Data records section start

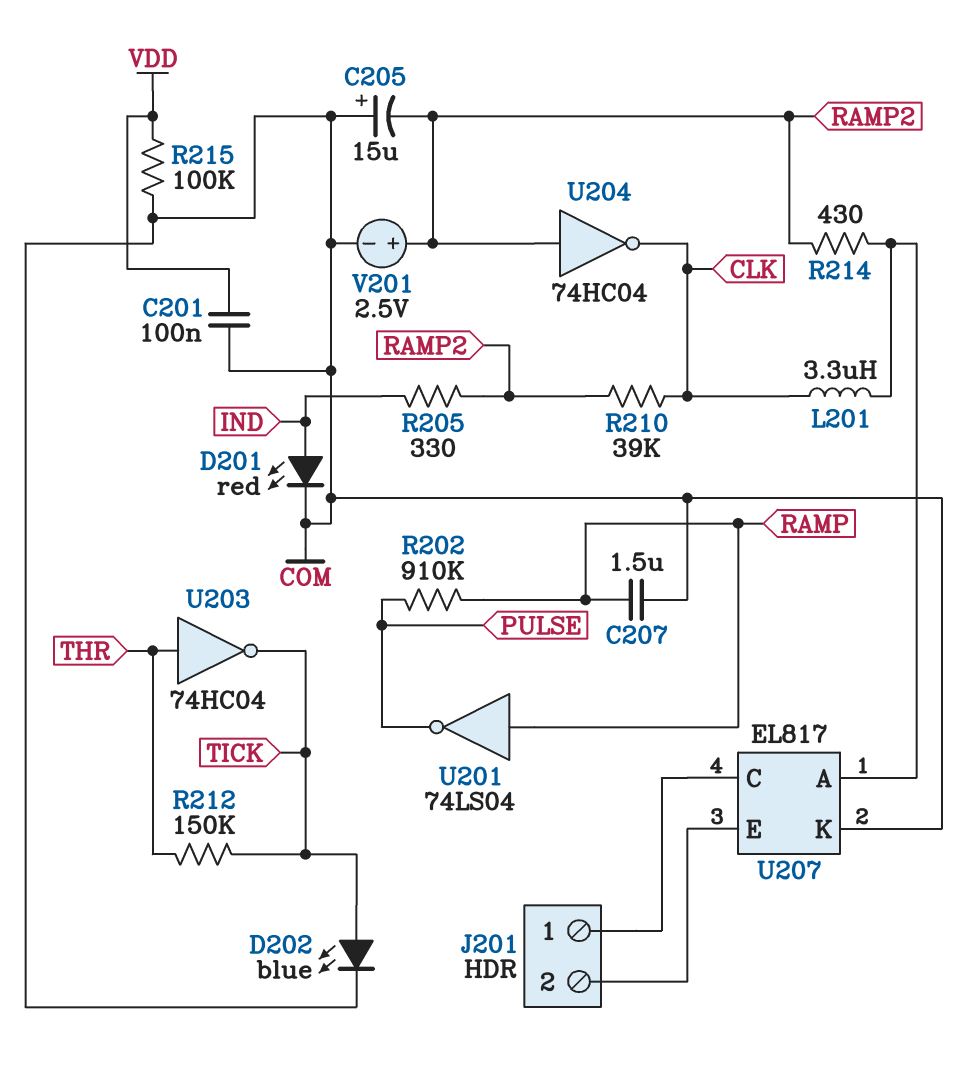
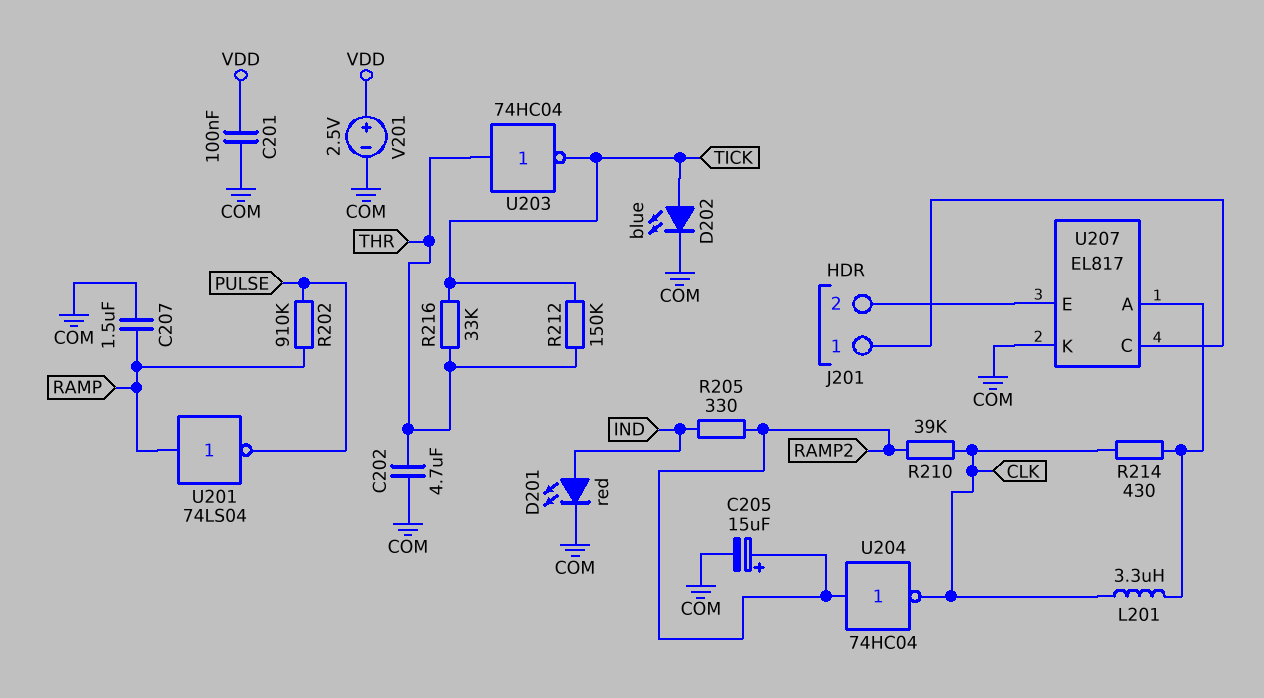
C202: none -> 4.7uF (COM, THR)
C205: 15uF (plus COM, minus RAMP2) -> 15uF (plus RAMP2, minus COM)
R214: 430 (RAMP2, U207/A) -> 430 (CLK, U207/A)
R215: 100k (COM, VDD) -> none
R216: none -> 33k (THR, TICK)
V201: 2.5V (plus RAMP2, minus COM) -> 2.5V (plus VDD, minus COM)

Data records section end

## Exercise requirements
Give back, unchanged, the line that holds "C205: 15uF (plus" along with all lines after it through the last line above.

## Written response
C205: 15uF (plus COM, minus RAMP2) -> 15uF (plus RAMP2, minus COM)
R214: 430 (RAMP2, U207/A) -> 430 (CLK, U207/A)
R215: 100k (COM, VDD) -> none
R216: none -> 33k (THR, TICK)
V201: 2.5V (plus RAMP2, minus COM) -> 2.5V (plus VDD, minus COM)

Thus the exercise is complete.